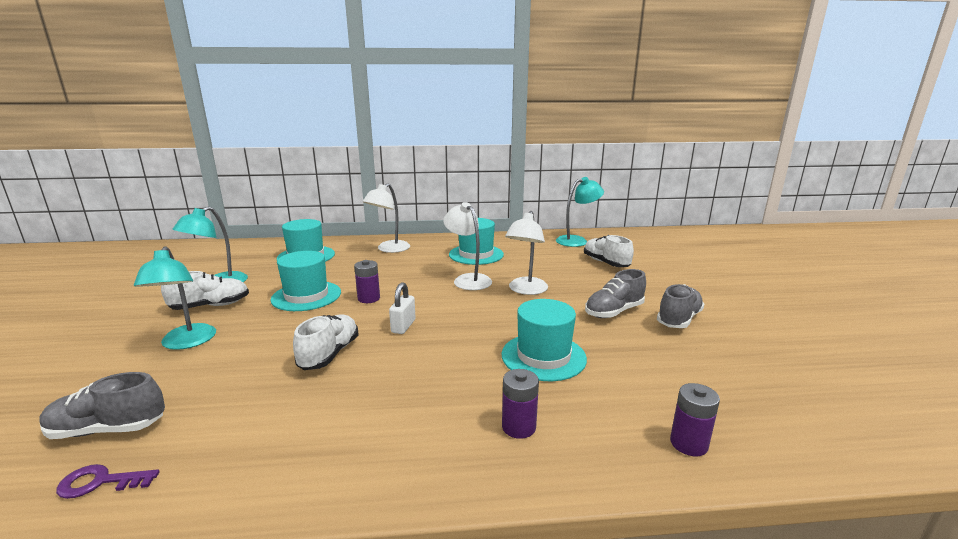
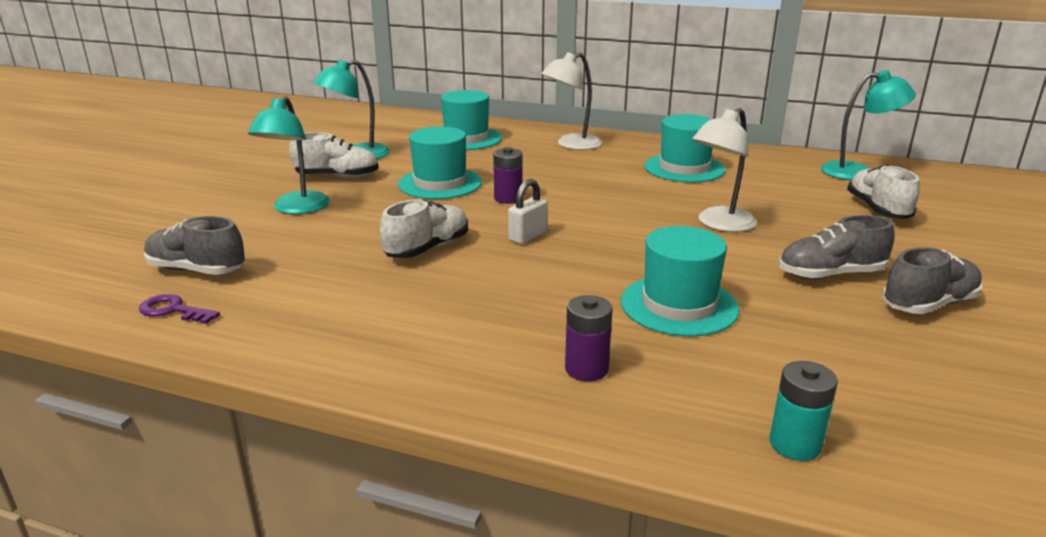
camera: 25 degrees right, 5 degrees up
(468, 279) = (649, 197): white lamp -> none
(688, 443) = (795, 444): purple battery -> turquoise battery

▸ Task:
Copy the material exactly as written and leave every picture behind.

▸ Response to this task:
camera: 25 degrees right, 5 degrees up
(468, 279) = (649, 197): white lamp -> none
(688, 443) = (795, 444): purple battery -> turquoise battery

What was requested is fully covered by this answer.